▶ _EXERCISE OBJECTIVE_:
Line by line, transcribe the data below exactly and pass over the images.

▶ _PROVIDED MATERIAL_:
• • • • • • •
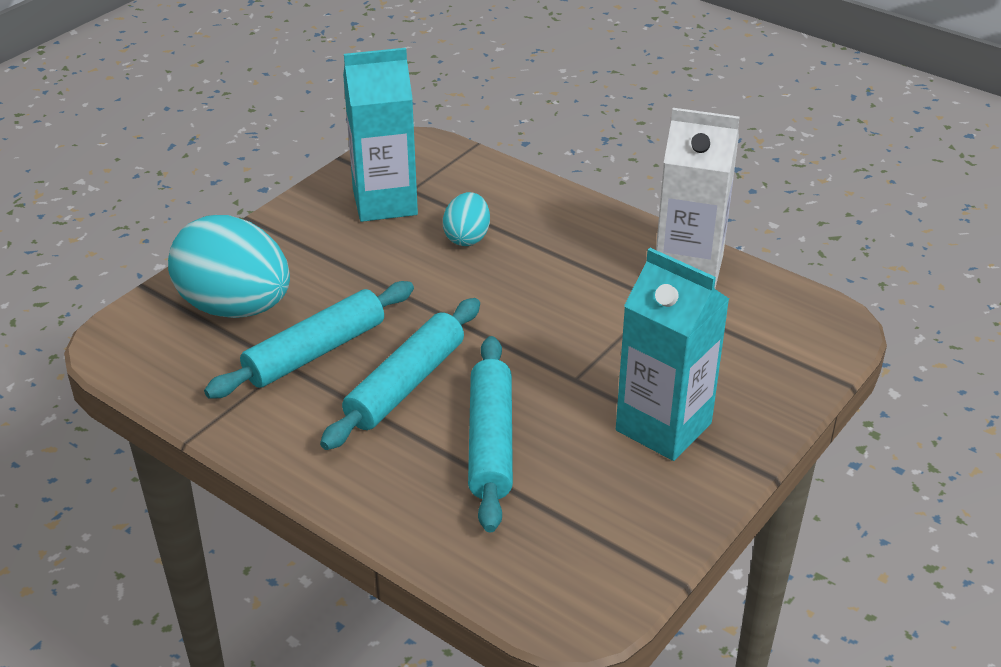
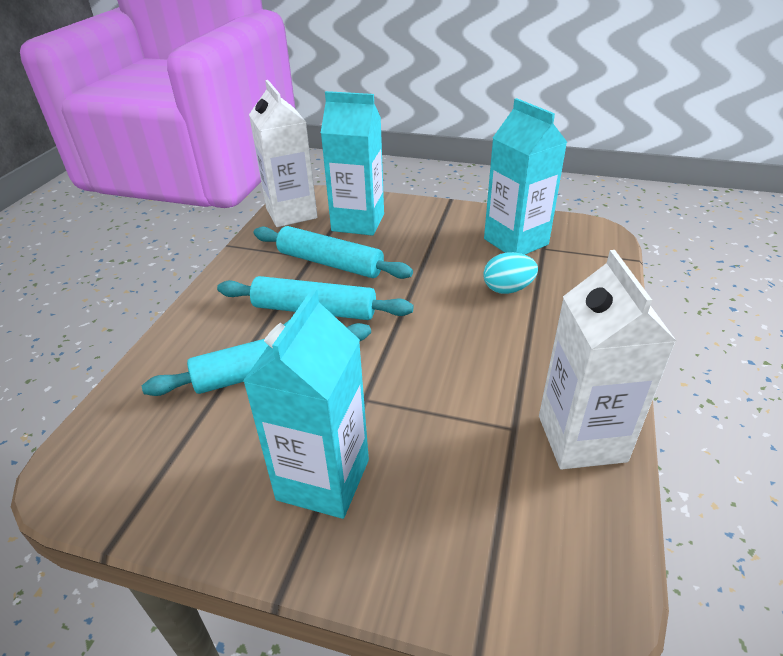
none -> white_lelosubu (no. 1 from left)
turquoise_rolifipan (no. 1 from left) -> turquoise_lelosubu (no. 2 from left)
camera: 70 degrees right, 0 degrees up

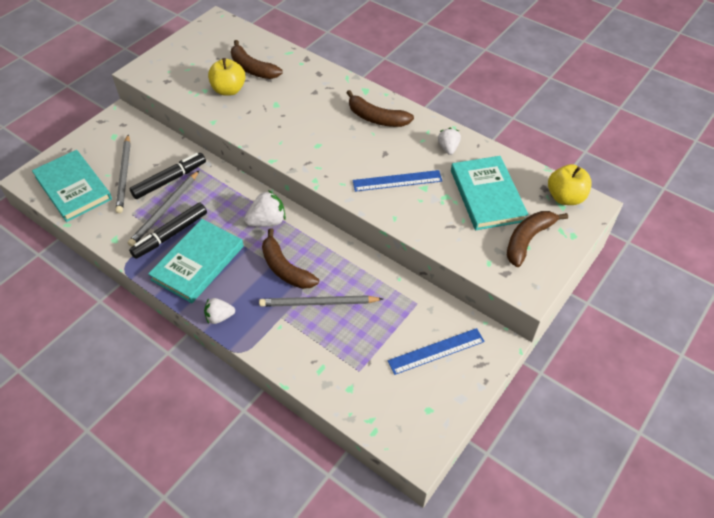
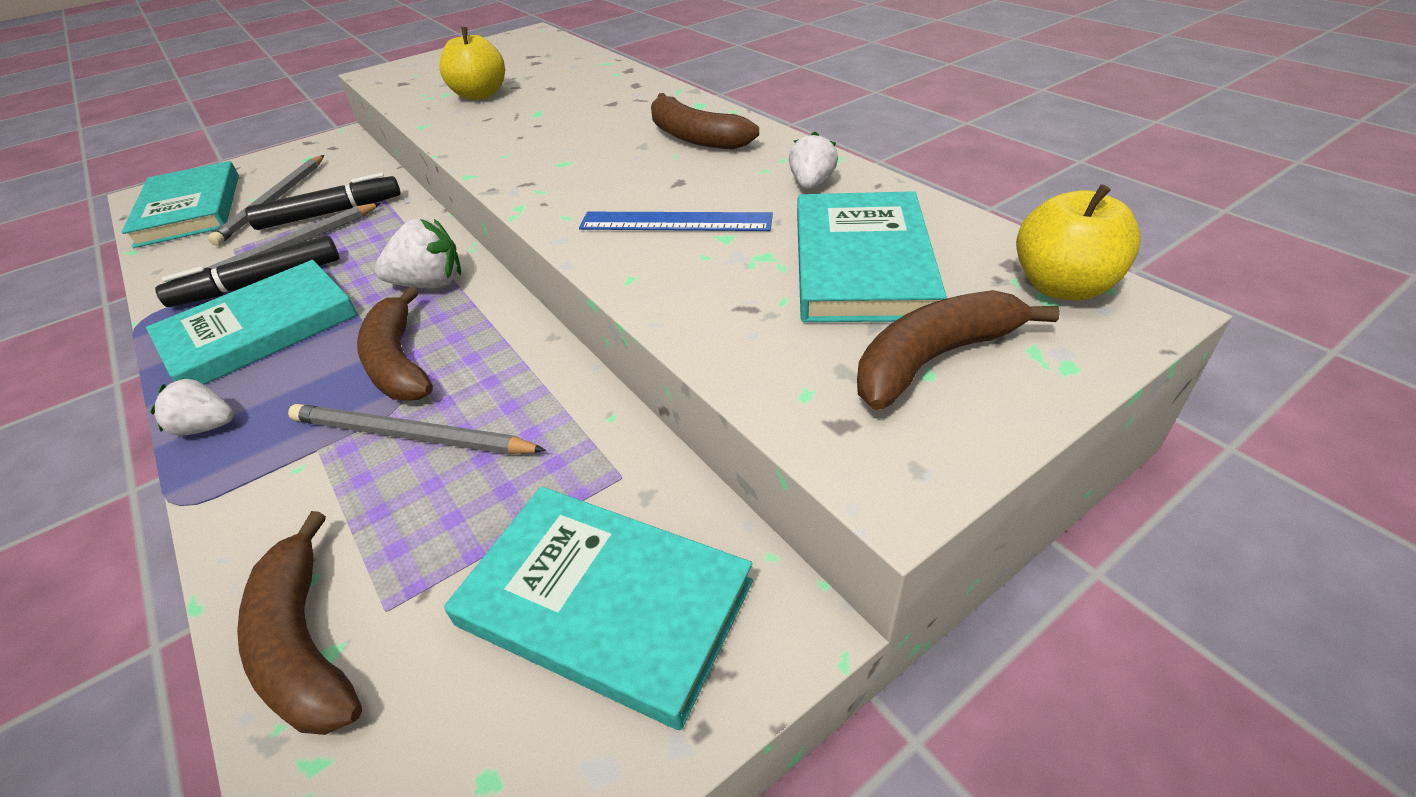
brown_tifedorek (no. 1 from left), shifted
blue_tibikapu (no. 2 from left) -> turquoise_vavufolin (no. 3 from left)
camera: 20 degrees right, 10 degrees down

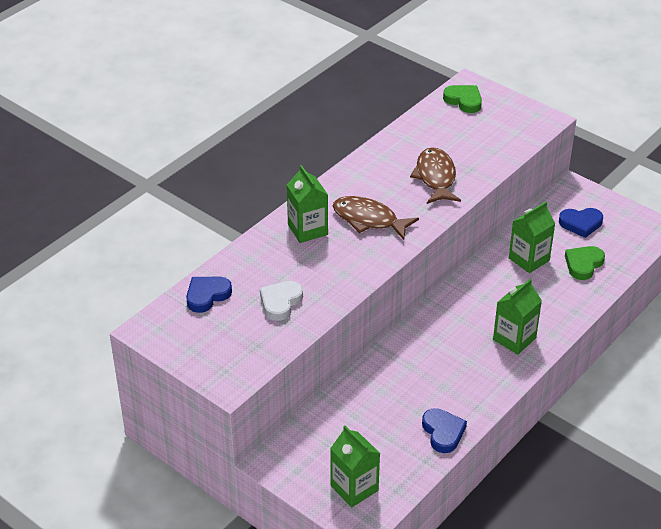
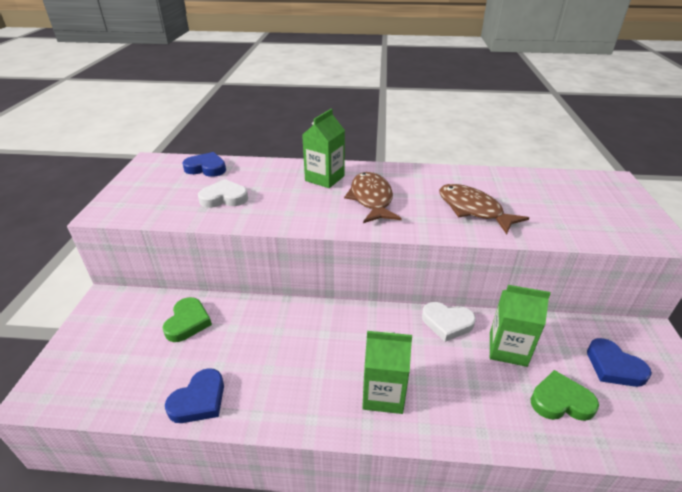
green_lelosubu (no. 2 from left) -> none
none -> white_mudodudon (no. 2 from left)
green_mudodudon (no. 1 from left), shifted
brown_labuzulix (no. 2 from left), 90 degrees counterclockwise
camera: 55 degrees right, 5 degrees down

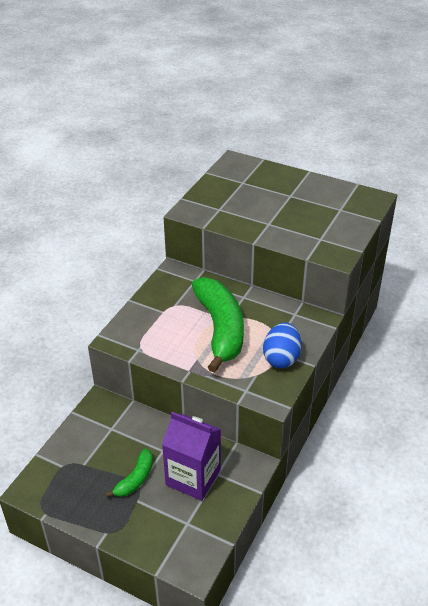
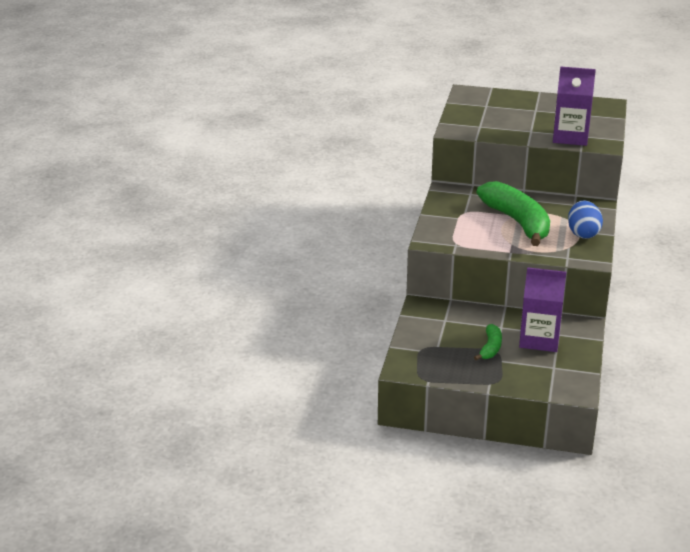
none -> purple_lelosubu (no. 2 from left)
camera: 15 degrees left, 10 degrees down

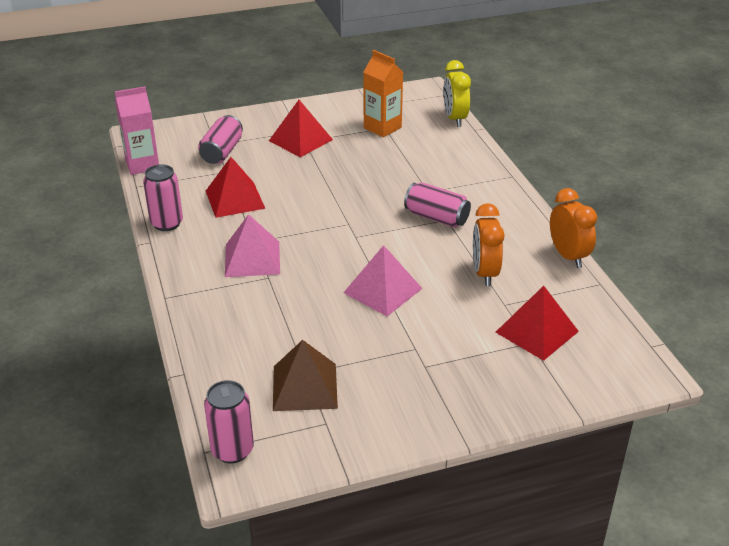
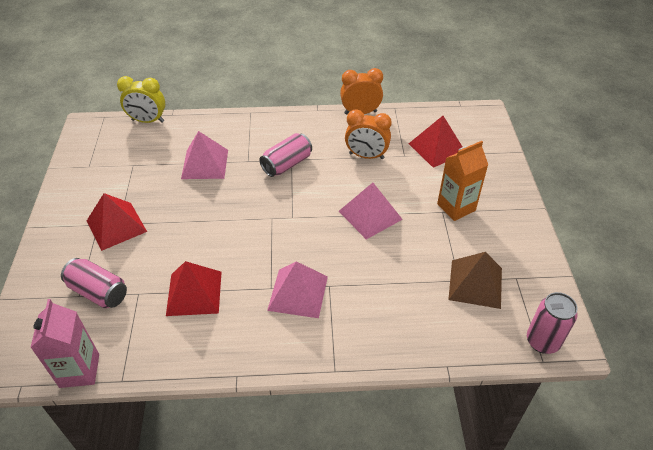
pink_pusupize (no. 1 from left) -> none
none -> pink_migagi (no. 1 from left)
orange_lelosubu, shifted
camera: 75 degrees left, 10 degrees up

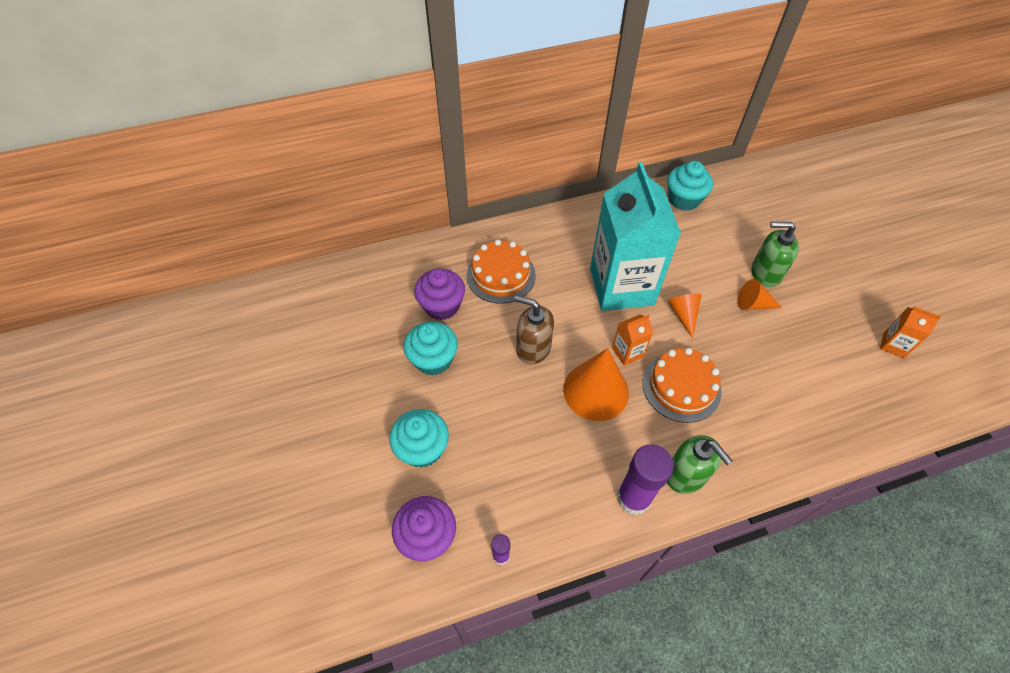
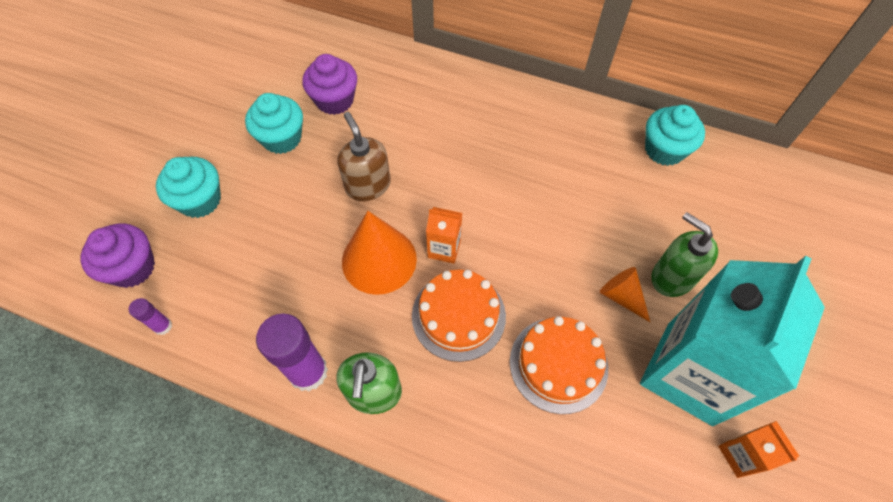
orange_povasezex (no. 2 from left) -> none
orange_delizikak (no. 1 from left in the first image) -> orange_delizikak (no. 2 from left), shifted
turquoise_lelosubu, shifted
camera: 40 degrees right, 5 degrees up

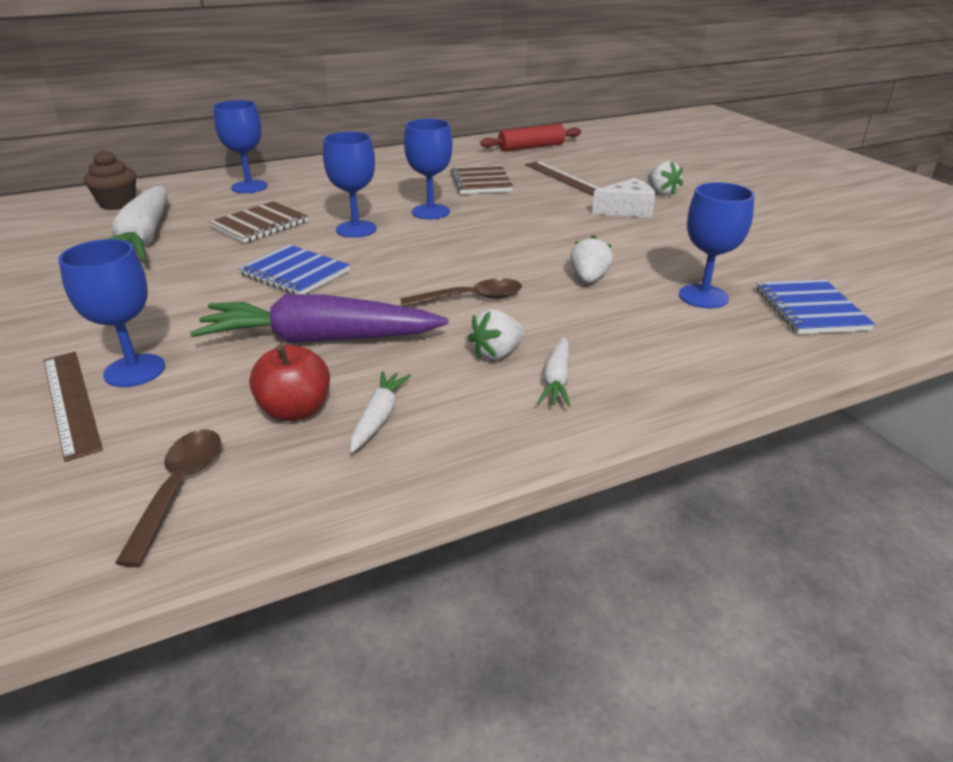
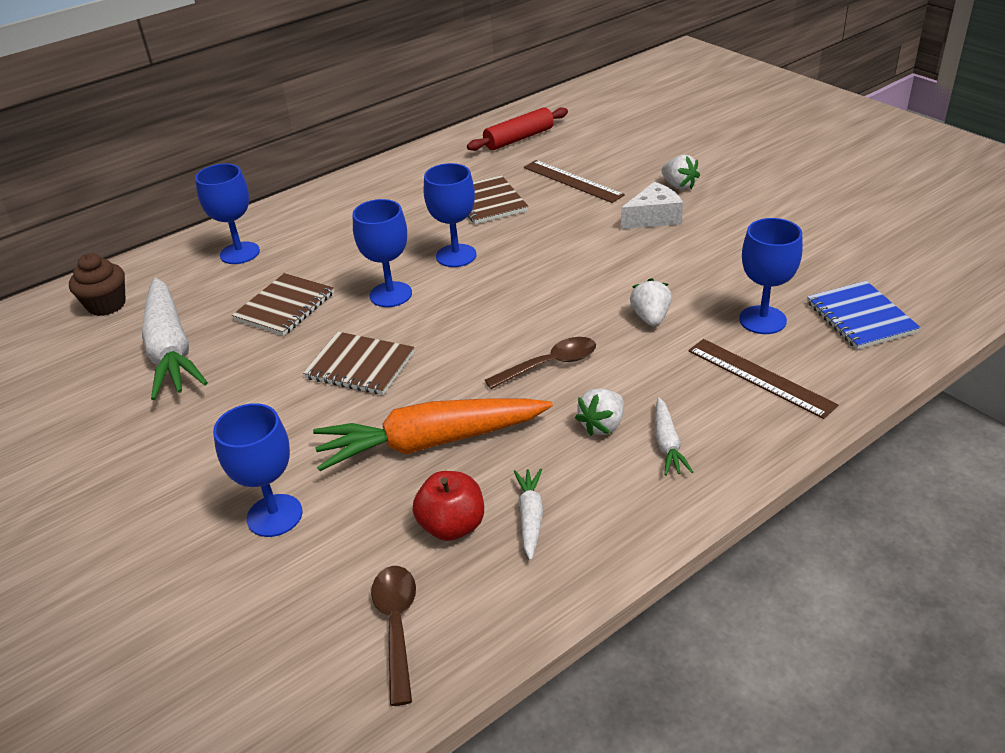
brown_tibikapu (no. 1 from left in the first image) -> brown_tibikapu (no. 2 from left), shifted
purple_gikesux -> orange_gikesux
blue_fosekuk (no. 1 from left) -> brown_fosekuk (no. 2 from left)
camera: 10 degrees left, 5 degrees up

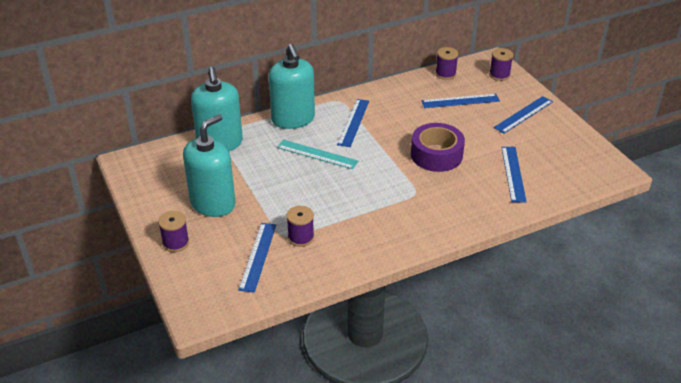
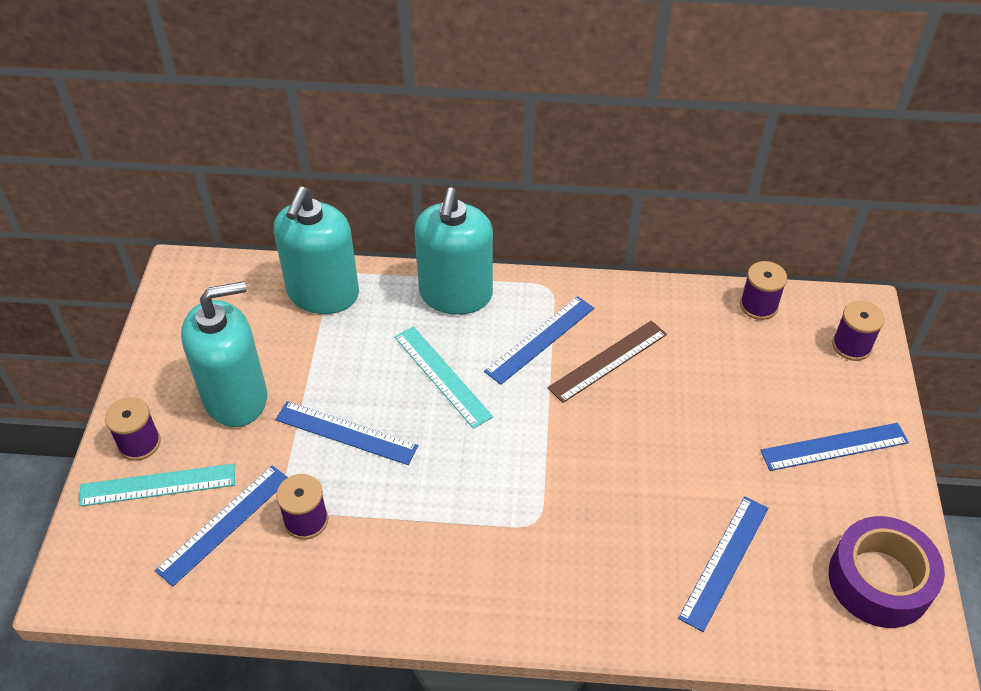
none -> turquoise_tibikapu (no. 1 from left)
none -> brown_tibikapu
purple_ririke, shifted
blue_tibikapu (no. 3 from left in the first image) -> blue_tibikapu (no. 2 from left), shifted
camera: 30 degrees right, 10 degrees up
• • • • • • •
▶ _PROBLEM SOLUTION_:
none -> white_lelosubu (no. 1 from left)
turquoise_rolifipan (no. 1 from left) -> turquoise_lelosubu (no. 2 from left)
camera: 70 degrees right, 0 degrees up

brown_tifedorek (no. 1 from left), shifted
blue_tibikapu (no. 2 from left) -> turquoise_vavufolin (no. 3 from left)
camera: 20 degrees right, 10 degrees down

green_lelosubu (no. 2 from left) -> none
none -> white_mudodudon (no. 2 from left)
green_mudodudon (no. 1 from left), shifted
brown_labuzulix (no. 2 from left), 90 degrees counterclockwise
camera: 55 degrees right, 5 degrees down

none -> purple_lelosubu (no. 2 from left)
camera: 15 degrees left, 10 degrees down

pink_pusupize (no. 1 from left) -> none
none -> pink_migagi (no. 1 from left)
orange_lelosubu, shifted
camera: 75 degrees left, 10 degrees up

orange_povasezex (no. 2 from left) -> none
orange_delizikak (no. 1 from left in the first image) -> orange_delizikak (no. 2 from left), shifted
turquoise_lelosubu, shifted
camera: 40 degrees right, 5 degrees up

brown_tibikapu (no. 1 from left in the first image) -> brown_tibikapu (no. 2 from left), shifted
purple_gikesux -> orange_gikesux
blue_fosekuk (no. 1 from left) -> brown_fosekuk (no. 2 from left)
camera: 10 degrees left, 5 degrees up

none -> turquoise_tibikapu (no. 1 from left)
none -> brown_tibikapu
purple_ririke, shifted
blue_tibikapu (no. 3 from left in the first image) -> blue_tibikapu (no. 2 from left), shifted
camera: 30 degrees right, 10 degrees up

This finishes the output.